**Task directions:**
Your answer must be the exact lines below, starting with the line with "purple brick B7:D7" and going on through the line with "blue brick E5:F6", both included, with no pictures.

(Scene image comparisons)
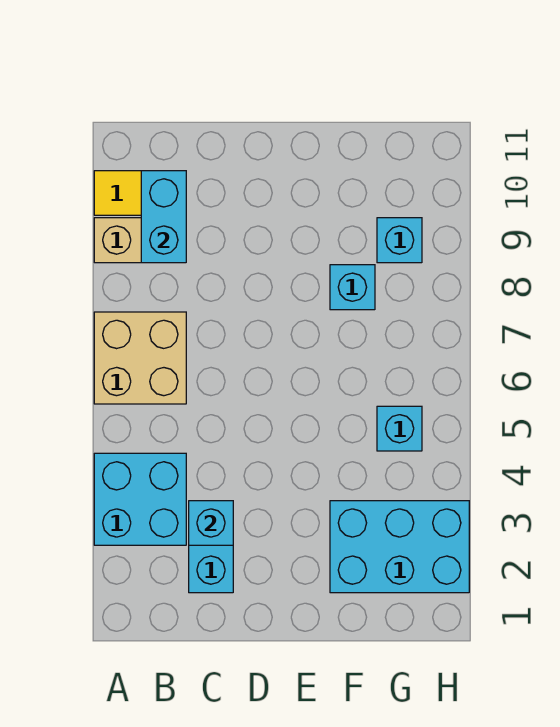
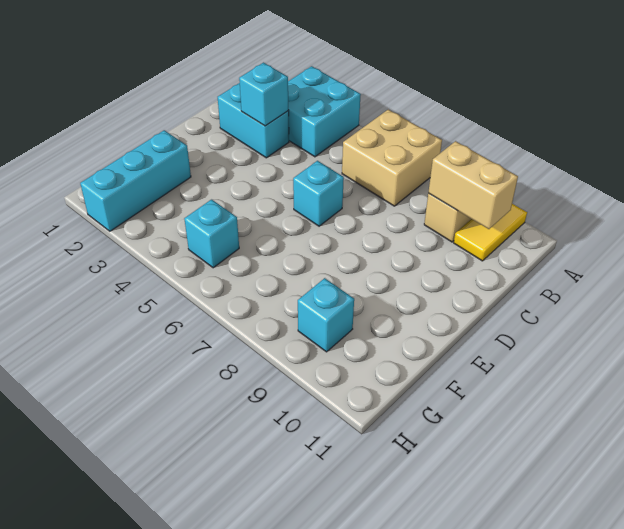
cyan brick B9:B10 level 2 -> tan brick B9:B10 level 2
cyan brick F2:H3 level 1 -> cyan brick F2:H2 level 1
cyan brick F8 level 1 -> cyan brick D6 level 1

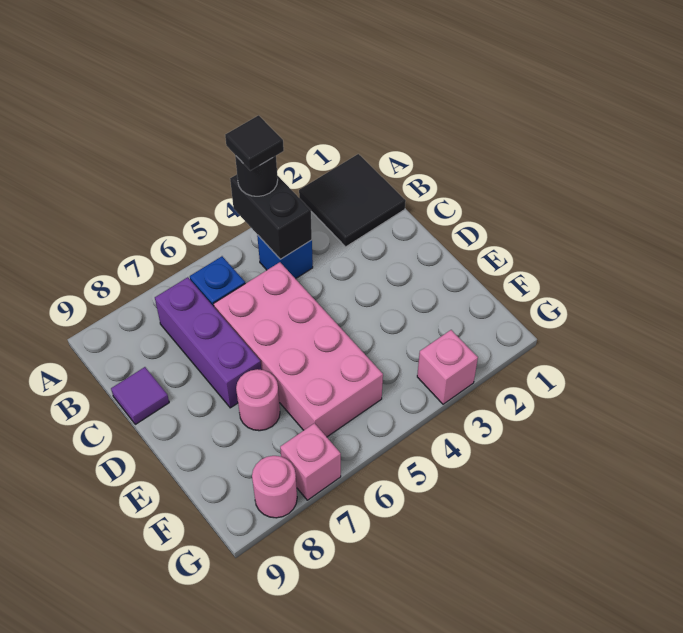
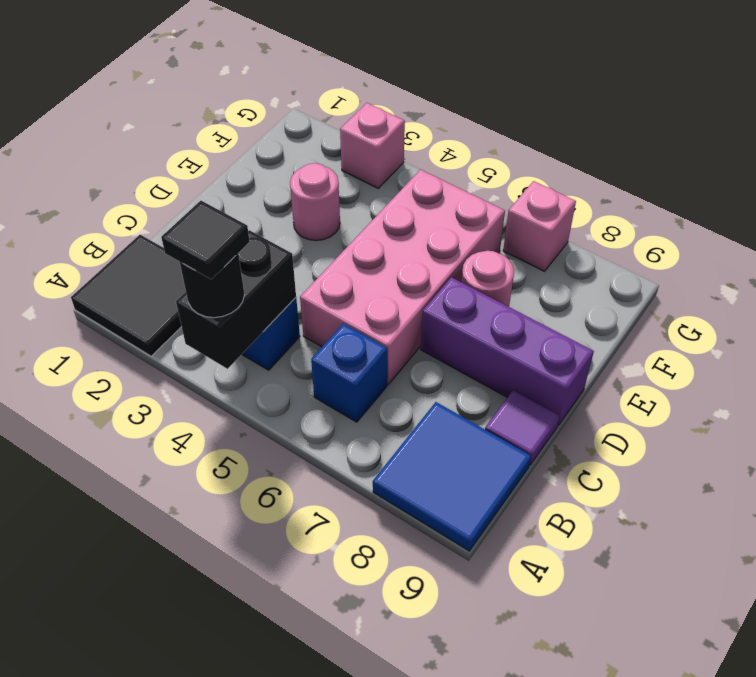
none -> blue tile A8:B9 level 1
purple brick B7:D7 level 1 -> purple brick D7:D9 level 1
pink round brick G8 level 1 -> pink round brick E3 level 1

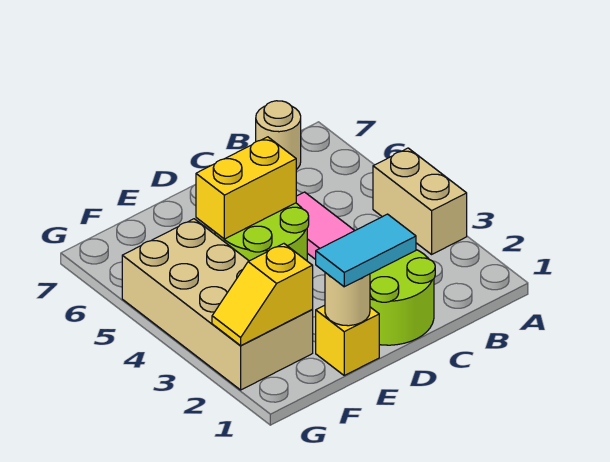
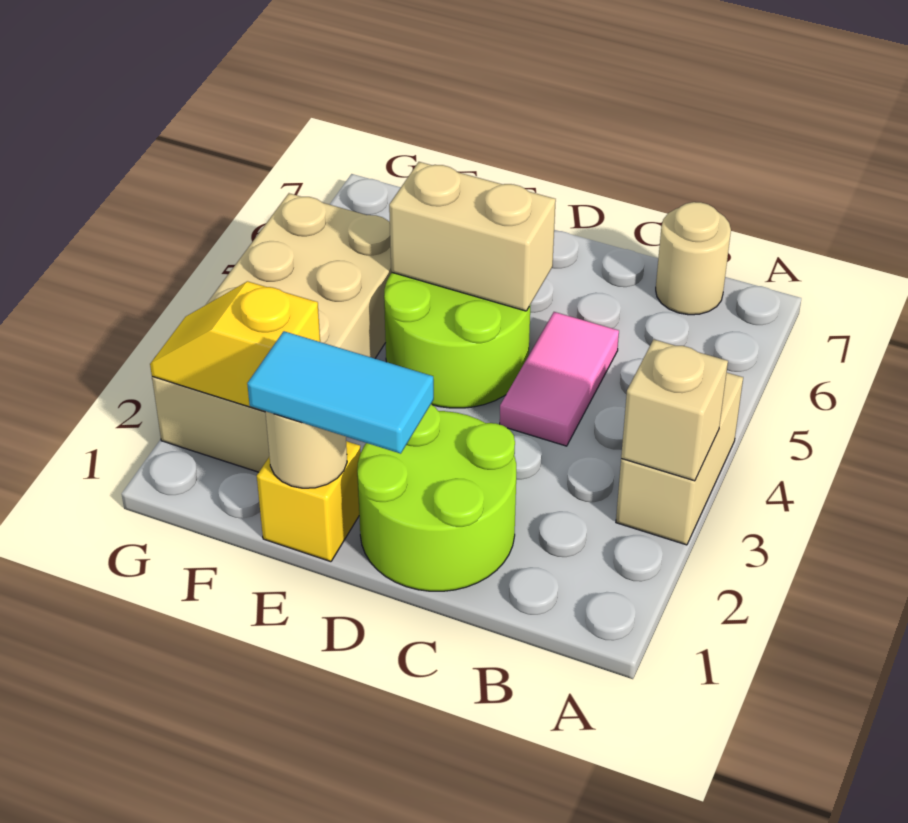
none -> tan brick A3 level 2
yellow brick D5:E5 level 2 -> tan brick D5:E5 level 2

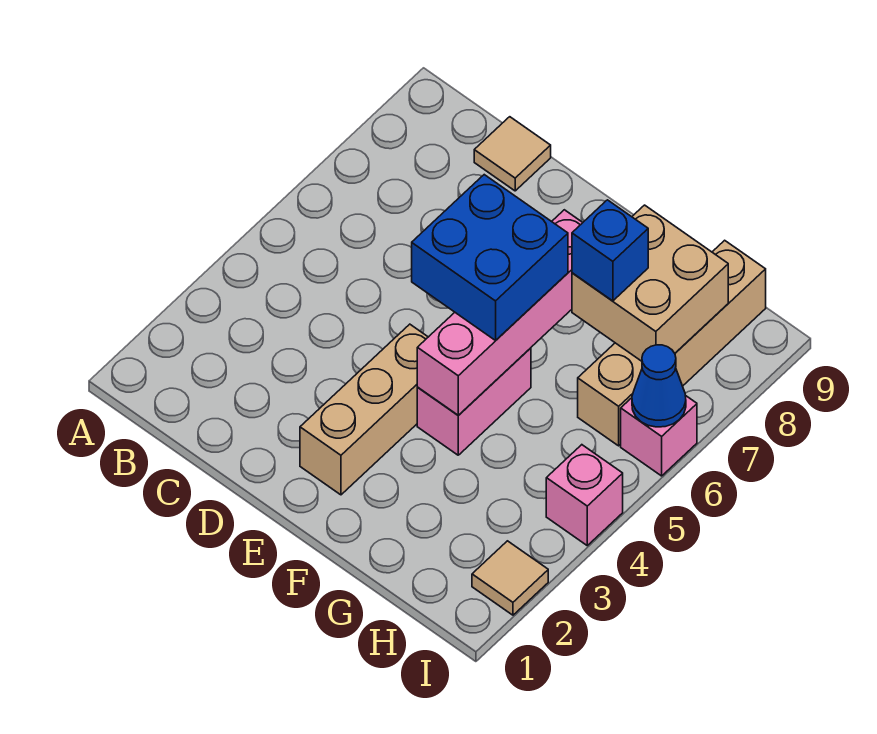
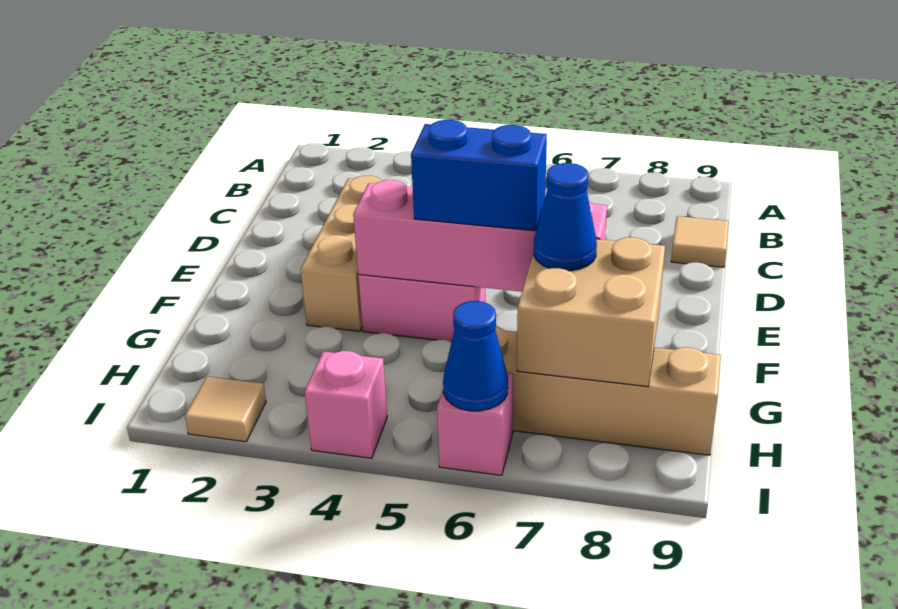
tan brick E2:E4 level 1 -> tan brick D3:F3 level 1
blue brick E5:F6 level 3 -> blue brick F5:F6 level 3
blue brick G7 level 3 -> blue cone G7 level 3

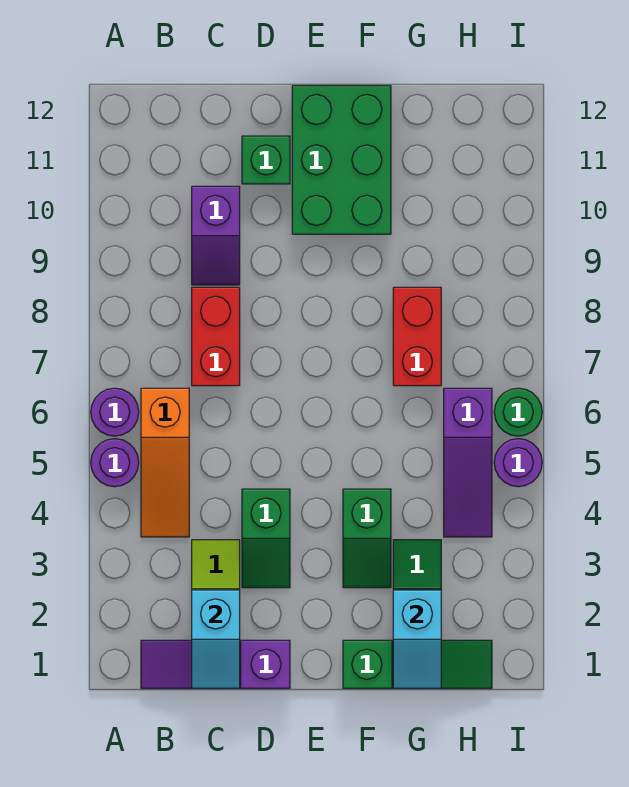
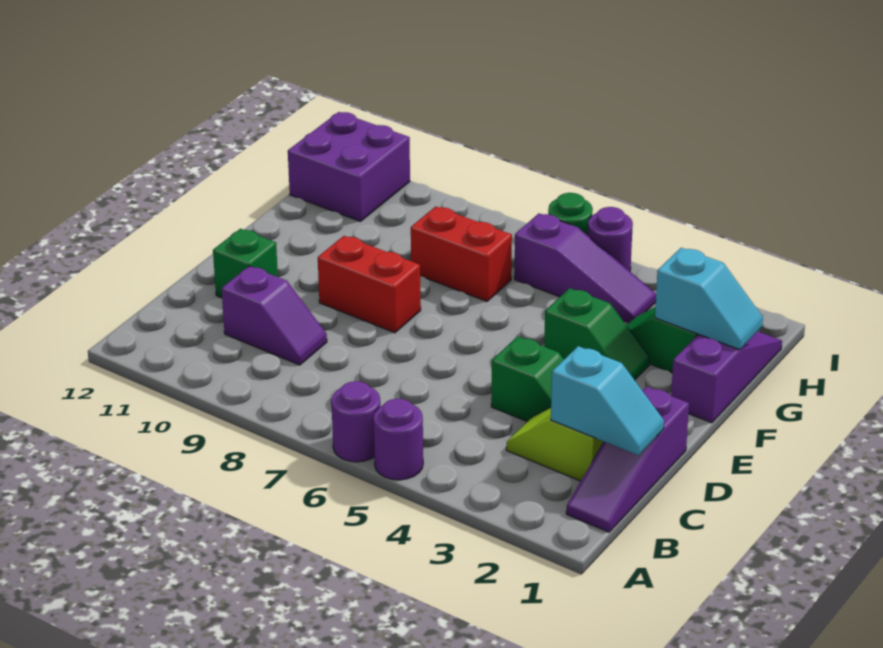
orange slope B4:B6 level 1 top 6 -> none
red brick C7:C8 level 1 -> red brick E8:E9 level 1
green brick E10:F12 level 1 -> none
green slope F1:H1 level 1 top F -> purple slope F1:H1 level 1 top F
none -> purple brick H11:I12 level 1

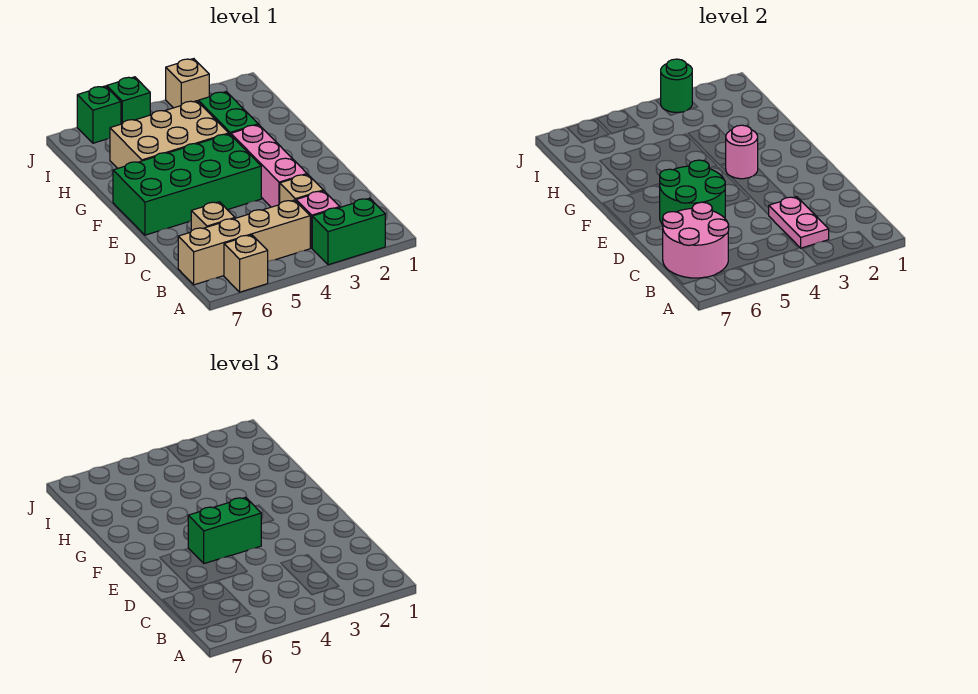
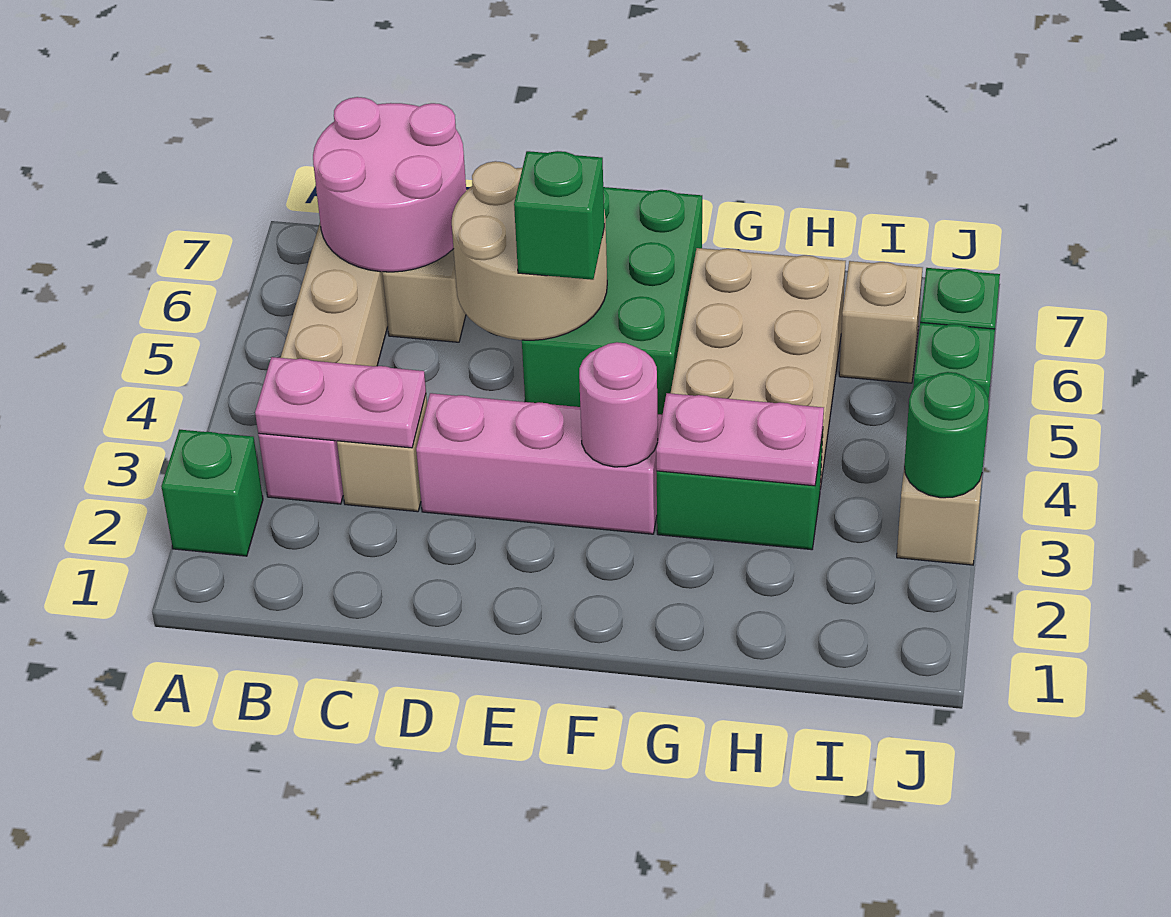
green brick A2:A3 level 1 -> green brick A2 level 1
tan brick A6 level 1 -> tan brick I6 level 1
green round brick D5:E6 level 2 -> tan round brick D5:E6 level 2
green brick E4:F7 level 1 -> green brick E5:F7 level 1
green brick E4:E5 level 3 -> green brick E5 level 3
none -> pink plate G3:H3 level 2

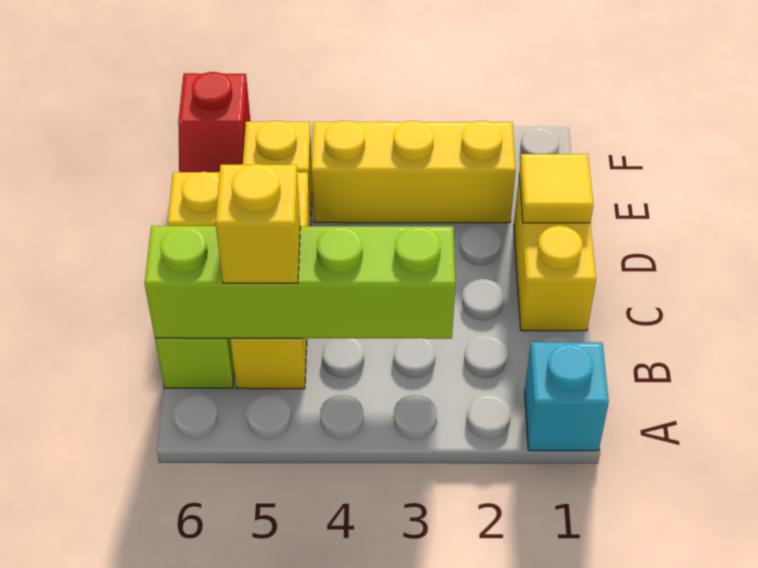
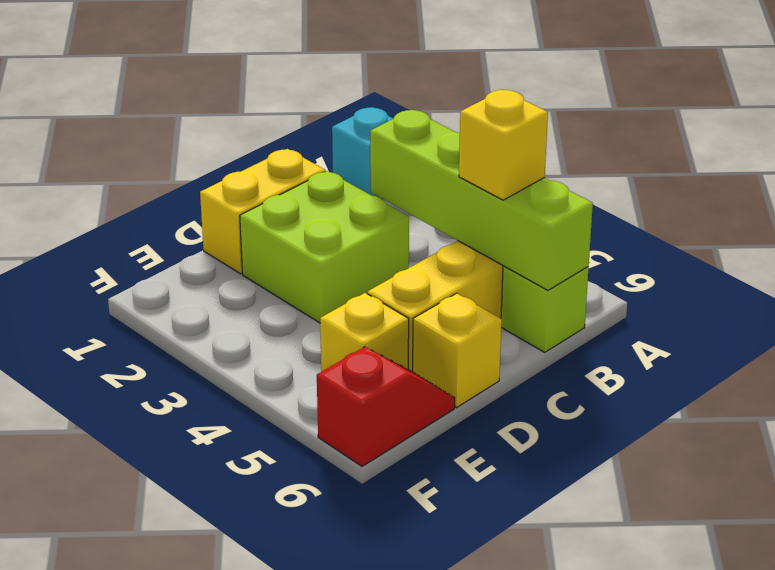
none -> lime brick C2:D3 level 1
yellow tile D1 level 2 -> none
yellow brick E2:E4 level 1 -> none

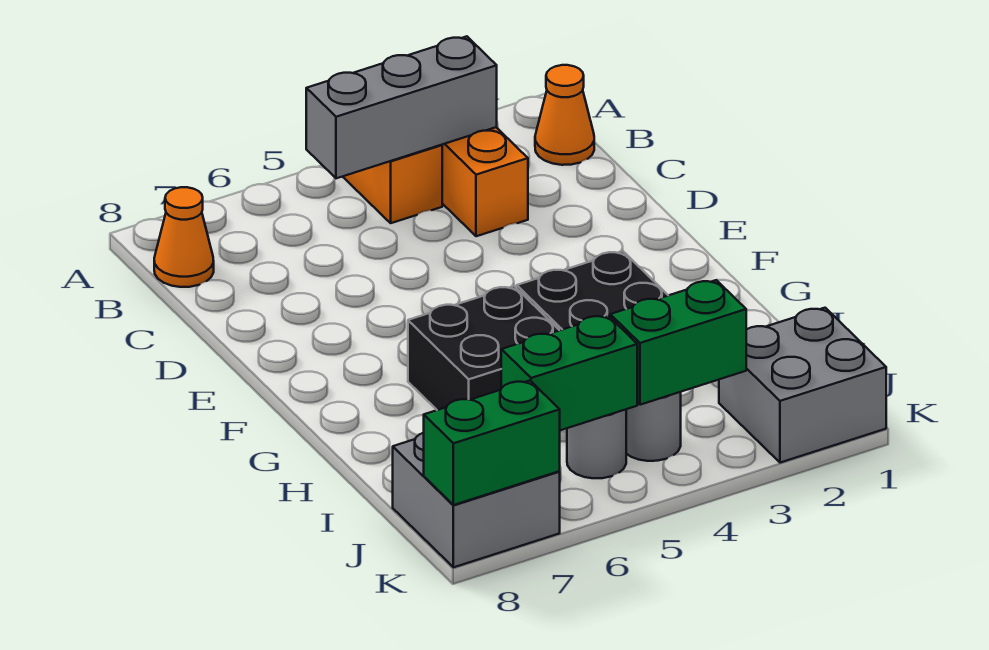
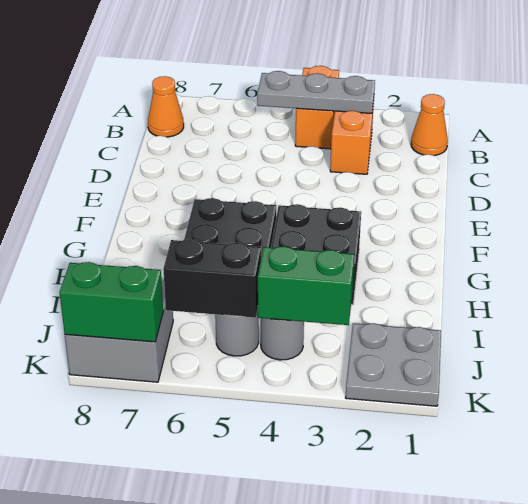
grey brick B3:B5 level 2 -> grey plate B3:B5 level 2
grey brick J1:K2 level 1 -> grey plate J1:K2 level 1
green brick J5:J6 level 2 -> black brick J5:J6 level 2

**Response to the task:**
purple brick B7:D7 level 1 -> purple brick D7:D9 level 1
pink round brick G8 level 1 -> pink round brick E3 level 1

none -> tan brick A3 level 2
yellow brick D5:E5 level 2 -> tan brick D5:E5 level 2

tan brick E2:E4 level 1 -> tan brick D3:F3 level 1
blue brick E5:F6 level 3 -> blue brick F5:F6 level 3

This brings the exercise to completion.